→ TASK BRIEF
Every entry below is to be copied exactly, apart from any picture it holds.

*** EXERCISE MATERIALS ***

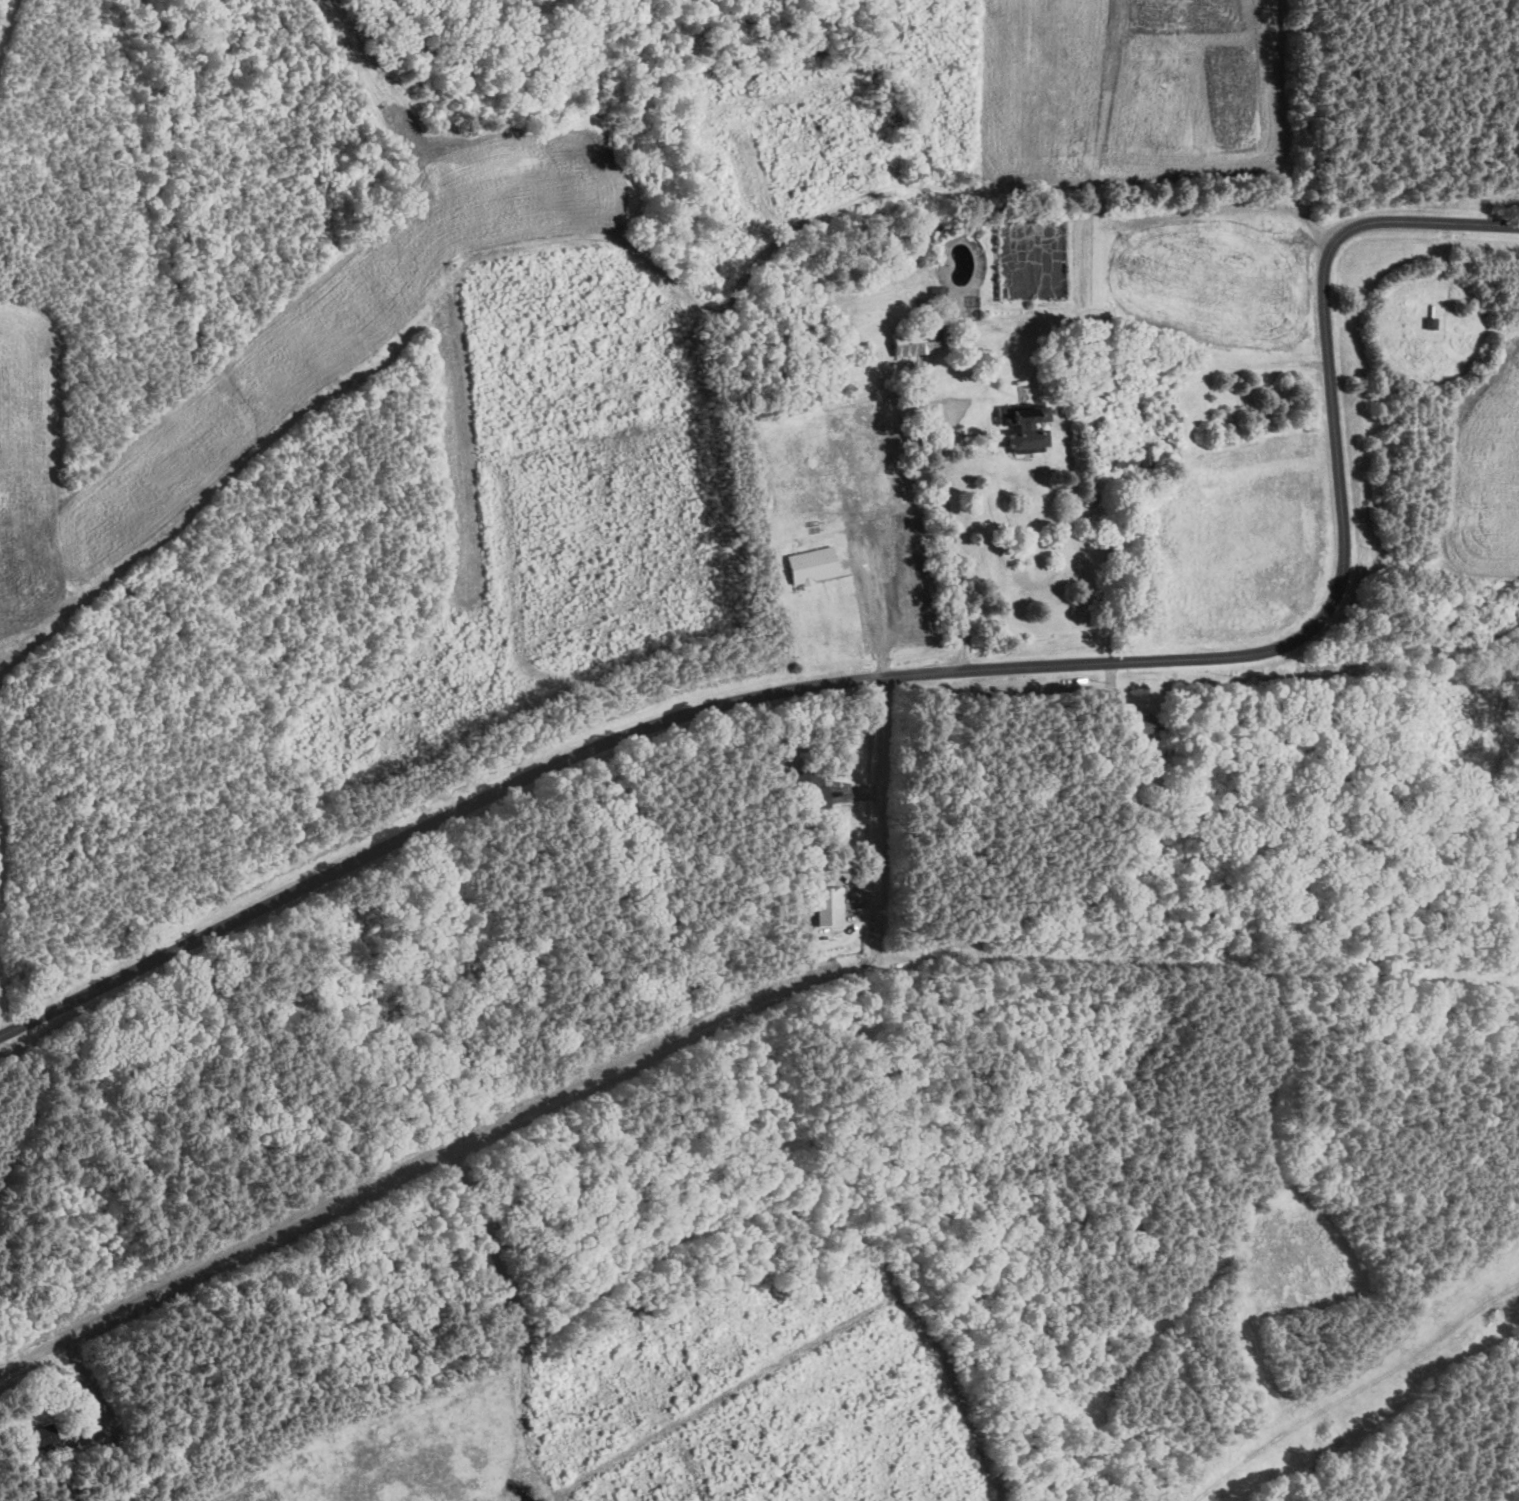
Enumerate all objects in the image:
building: (938, 298)
building: (1431, 324)
building: (920, 342)
building: (1026, 427)
building: (1131, 462)
road: (952, 560)
building: (813, 567)
road: (916, 673)
building: (1140, 725)
building: (817, 789)
building: (829, 907)
road: (589, 1085)
road: (28, 1354)
building: (42, 1438)
building: (74, 1442)

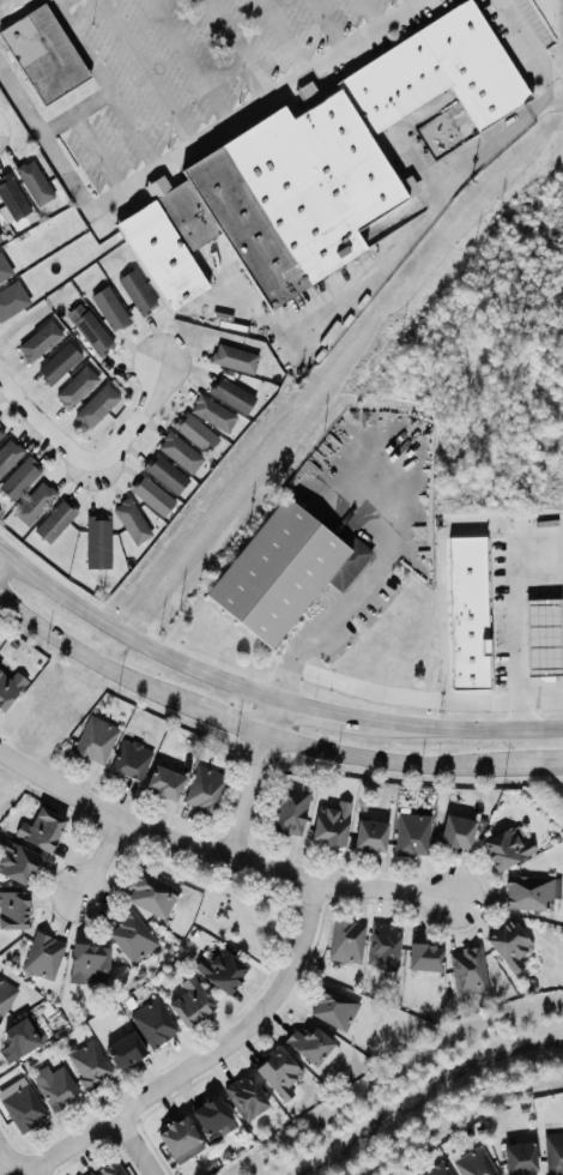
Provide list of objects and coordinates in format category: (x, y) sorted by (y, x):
road: (417, 2)
road: (330, 24)
road: (285, 36)
road: (532, 48)
road: (234, 49)
building: (41, 54)
road: (193, 61)
road: (149, 72)
road: (112, 76)
building: (306, 93)
road: (254, 107)
road: (140, 124)
road: (48, 132)
road: (103, 151)
building: (323, 167)
building: (32, 182)
building: (11, 198)
building: (3, 268)
building: (136, 292)
building: (11, 299)
building: (109, 308)
building: (91, 332)
building: (38, 341)
building: (233, 359)
building: (57, 363)
building: (75, 387)
building: (230, 395)
building: (95, 407)
building: (211, 413)
road: (134, 420)
road: (41, 427)
building: (193, 432)
building: (1, 433)
building: (178, 452)
building: (8, 456)
building: (164, 473)
building: (19, 478)
building: (151, 496)
building: (34, 503)
building: (131, 517)
building: (54, 520)
building: (98, 541)
road: (2, 550)
building: (283, 572)
road: (362, 592)
building: (466, 612)
road: (514, 635)
road: (131, 636)
road: (89, 662)
road: (539, 686)
building: (9, 687)
road: (403, 697)
road: (314, 709)
road: (227, 725)
road: (456, 729)
building: (94, 739)
road: (369, 756)
building: (129, 760)
road: (518, 763)
road: (253, 778)
building: (163, 781)
building: (203, 788)
building: (289, 810)
building: (330, 823)
building: (40, 828)
building: (456, 831)
building: (410, 833)
building: (369, 835)
building: (505, 848)
road: (217, 852)
road: (102, 855)
building: (16, 861)
building: (529, 892)
building: (150, 894)
building: (13, 910)
building: (131, 938)
building: (344, 941)
building: (382, 944)
building: (508, 945)
building: (41, 956)
building: (424, 956)
building: (88, 964)
building: (221, 969)
building: (466, 971)
building: (5, 995)
building: (190, 1002)
building: (332, 1008)
building: (152, 1023)
building: (19, 1038)
building: (310, 1046)
building: (123, 1050)
road: (197, 1060)
building: (87, 1064)
building: (278, 1074)
building: (55, 1088)
building: (244, 1097)
building: (20, 1105)
building: (211, 1116)
building: (179, 1140)
road: (140, 1146)
building: (553, 1153)
building: (519, 1158)
road: (5, 1162)
building: (473, 1163)
building: (108, 1169)
building: (435, 1170)

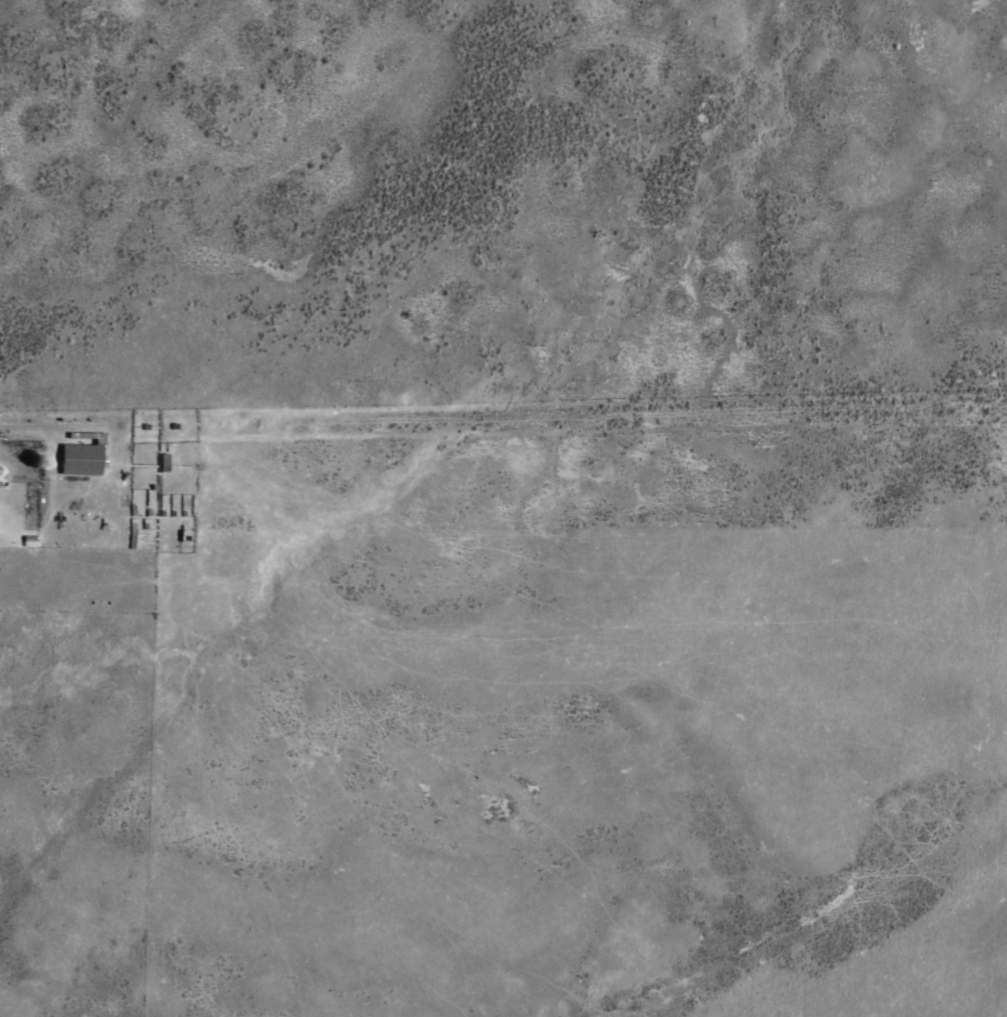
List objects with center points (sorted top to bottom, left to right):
road: (503, 393)
building: (81, 458)
crop: (503, 508)

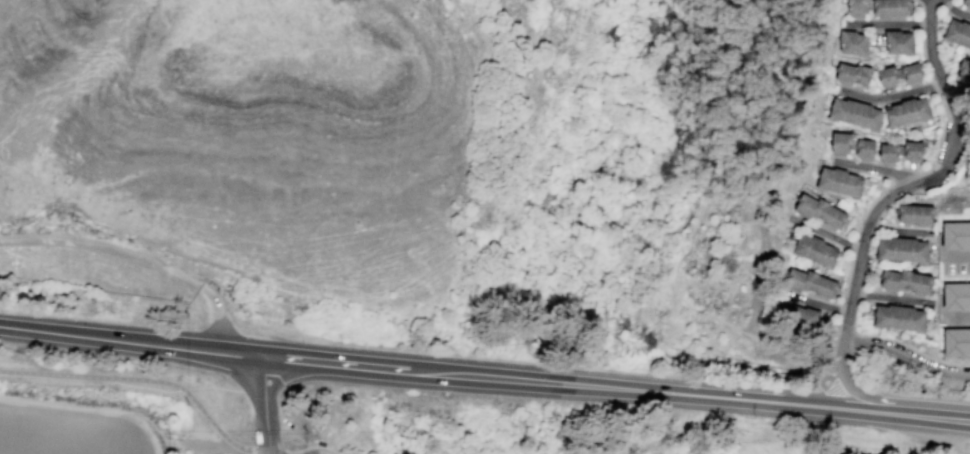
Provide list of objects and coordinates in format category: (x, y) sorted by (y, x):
building: (965, 2)
building: (856, 7)
building: (891, 8)
road: (955, 9)
road: (910, 21)
building: (957, 36)
building: (853, 42)
building: (898, 42)
building: (910, 72)
building: (963, 73)
building: (852, 74)
building: (887, 75)
road: (891, 93)
building: (907, 112)
building: (855, 113)
building: (840, 143)
building: (864, 148)
building: (912, 151)
building: (888, 152)
road: (873, 165)
road: (925, 177)
building: (839, 181)
building: (819, 211)
building: (913, 212)
road: (897, 228)
road: (824, 231)
building: (955, 235)
road: (101, 244)
building: (902, 249)
building: (815, 250)
road: (957, 254)
parking lot: (954, 261)
building: (905, 281)
building: (810, 282)
road: (676, 289)
road: (859, 294)
building: (956, 295)
road: (891, 297)
road: (817, 301)
road: (219, 311)
road: (645, 313)
road: (955, 315)
building: (899, 316)
building: (801, 317)
road: (43, 334)
road: (898, 341)
building: (956, 341)
road: (173, 345)
road: (839, 351)
road: (906, 352)
road: (355, 363)
road: (145, 379)
road: (547, 379)
road: (817, 388)
road: (895, 399)
road: (265, 403)
road: (806, 403)
road: (90, 411)
crop: (75, 428)
power tower: (307, 430)
road: (212, 449)
road: (287, 453)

***

→ OUTPUT
Enumerate all objects in the image:
building: (938, 298)
building: (1431, 324)
building: (920, 342)
building: (1026, 427)
building: (1131, 462)
road: (952, 560)
building: (813, 567)
road: (916, 673)
building: (1140, 725)
building: (817, 789)
building: (829, 907)
road: (589, 1085)
road: (28, 1354)
building: (42, 1438)
building: (74, 1442)

Provide list of objects and coordinates in format category: (x, y) sorted by (y, x):
road: (417, 2)
road: (330, 24)
road: (285, 36)
road: (532, 48)
road: (234, 49)
building: (41, 54)
road: (193, 61)
road: (149, 72)
road: (112, 76)
building: (306, 93)
road: (254, 107)
road: (140, 124)
road: (48, 132)
road: (103, 151)
building: (323, 167)
building: (32, 182)
building: (11, 198)
building: (3, 268)
building: (136, 292)
building: (11, 299)
building: (109, 308)
building: (91, 332)
building: (38, 341)
building: (233, 359)
building: (57, 363)
building: (75, 387)
building: (230, 395)
building: (95, 407)
building: (211, 413)
road: (134, 420)
road: (41, 427)
building: (193, 432)
building: (1, 433)
building: (178, 452)
building: (8, 456)
building: (164, 473)
building: (19, 478)
building: (151, 496)
building: (34, 503)
building: (131, 517)
building: (54, 520)
building: (98, 541)
road: (2, 550)
building: (283, 572)
road: (362, 592)
building: (466, 612)
road: (514, 635)
road: (131, 636)
road: (89, 662)
road: (539, 686)
building: (9, 687)
road: (403, 697)
road: (314, 709)
road: (227, 725)
road: (456, 729)
building: (94, 739)
road: (369, 756)
building: (129, 760)
road: (518, 763)
road: (253, 778)
building: (163, 781)
building: (203, 788)
building: (289, 810)
building: (330, 823)
building: (40, 828)
building: (456, 831)
building: (410, 833)
building: (369, 835)
building: (505, 848)
road: (217, 852)
road: (102, 855)
building: (16, 861)
building: (529, 892)
building: (150, 894)
building: (13, 910)
building: (131, 938)
building: (344, 941)
building: (382, 944)
building: (508, 945)
building: (41, 956)
building: (424, 956)
building: (88, 964)
building: (221, 969)
building: (466, 971)
building: (5, 995)
building: (190, 1002)
building: (332, 1008)
building: (152, 1023)
building: (19, 1038)
building: (310, 1046)
building: (123, 1050)
road: (197, 1060)
building: (87, 1064)
building: (278, 1074)
building: (55, 1088)
building: (244, 1097)
building: (20, 1105)
building: (211, 1116)
building: (179, 1140)
road: (140, 1146)
building: (553, 1153)
building: (519, 1158)
road: (5, 1162)
building: (473, 1163)
building: (108, 1169)
building: (435, 1170)

List objects with center points (sorted top to bottom, left to right):
road: (503, 393)
building: (81, 458)
crop: (503, 508)

Provide list of objects and coordinates in format category: (x, y) sorted by (y, x):
building: (965, 2)
building: (856, 7)
building: (891, 8)
road: (955, 9)
road: (910, 21)
building: (957, 36)
building: (853, 42)
building: (898, 42)
building: (910, 72)
building: (963, 73)
building: (852, 74)
building: (887, 75)
road: (891, 93)
building: (907, 112)
building: (855, 113)
building: (840, 143)
building: (864, 148)
building: (912, 151)
building: (888, 152)
road: (873, 165)
road: (925, 177)
building: (839, 181)
building: (819, 211)
building: (913, 212)
road: (897, 228)
road: (824, 231)
building: (955, 235)
road: (101, 244)
building: (902, 249)
building: (815, 250)
road: (957, 254)
parking lot: (954, 261)
building: (905, 281)
building: (810, 282)
road: (676, 289)
road: (859, 294)
building: (956, 295)
road: (891, 297)
road: (817, 301)
road: (219, 311)
road: (645, 313)
road: (955, 315)
building: (899, 316)
building: (801, 317)
road: (43, 334)
road: (898, 341)
building: (956, 341)
road: (173, 345)
road: (839, 351)
road: (906, 352)
road: (355, 363)
road: (145, 379)
road: (547, 379)
road: (817, 388)
road: (895, 399)
road: (265, 403)
road: (806, 403)
road: (90, 411)
crop: (75, 428)
power tower: (307, 430)
road: (212, 449)
road: (287, 453)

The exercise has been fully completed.